Task — Output each entry that follows exactly. Images stay out.
--- Data section Enclosed Below ---
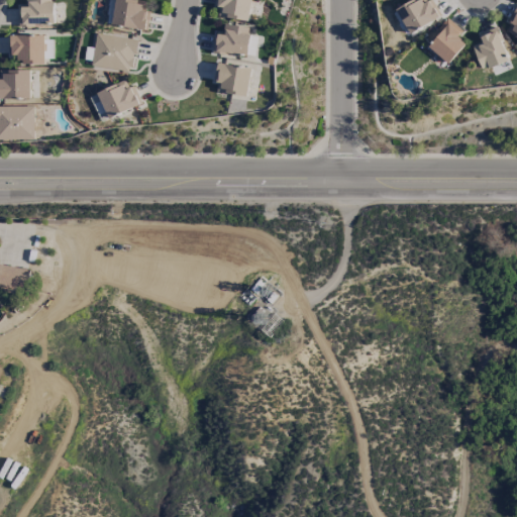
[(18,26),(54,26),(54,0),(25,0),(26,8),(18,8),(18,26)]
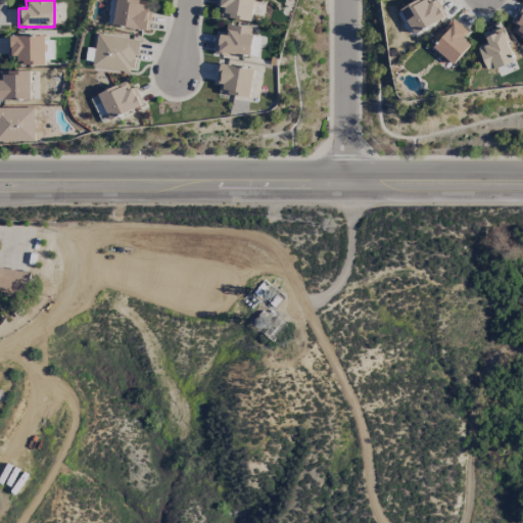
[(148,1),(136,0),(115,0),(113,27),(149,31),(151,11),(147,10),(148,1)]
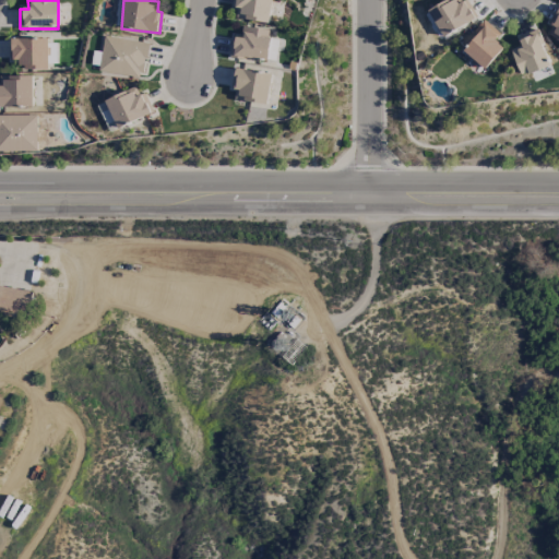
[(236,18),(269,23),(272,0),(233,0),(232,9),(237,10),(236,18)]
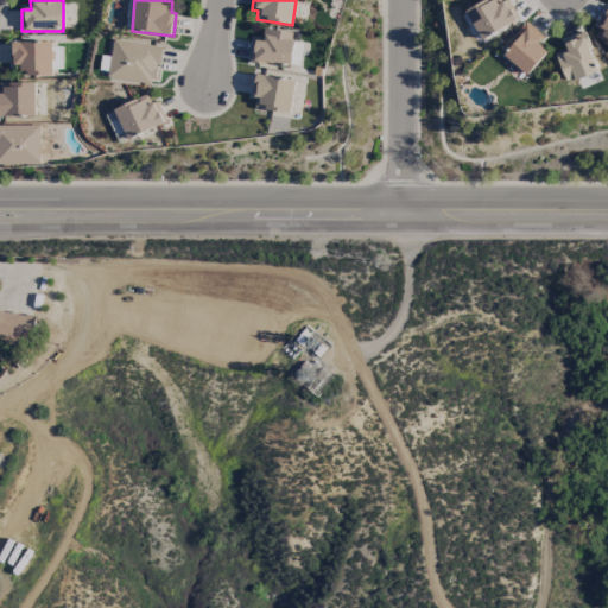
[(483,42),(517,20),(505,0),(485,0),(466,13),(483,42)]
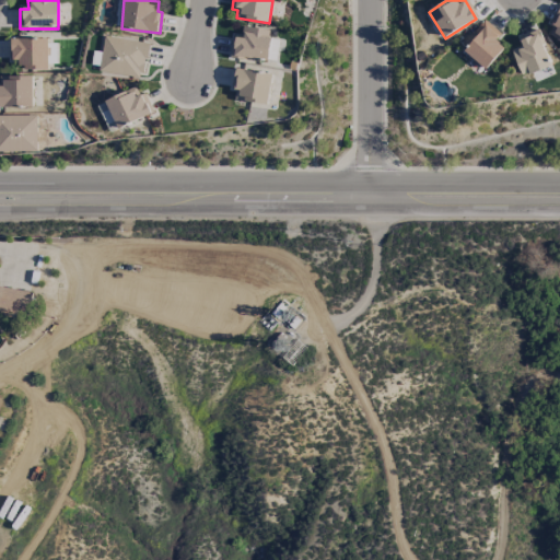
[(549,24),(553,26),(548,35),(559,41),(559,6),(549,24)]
--- End of Enclosed Data section ---
Answer to the problem —
[(18,26),(54,26),(54,0),(25,0),(26,8),(18,8),(18,26)]
[(148,1),(136,0),(115,0),(113,27),(149,31),(151,11),(147,10),(148,1)]
[(236,18),(269,23),(272,0),(233,0),(232,9),(237,10),(236,18)]
[(483,42),(517,20),(505,0),(485,0),(466,13),(483,42)]
[(549,24),(553,26),(548,35),(559,41),(559,6),(549,24)]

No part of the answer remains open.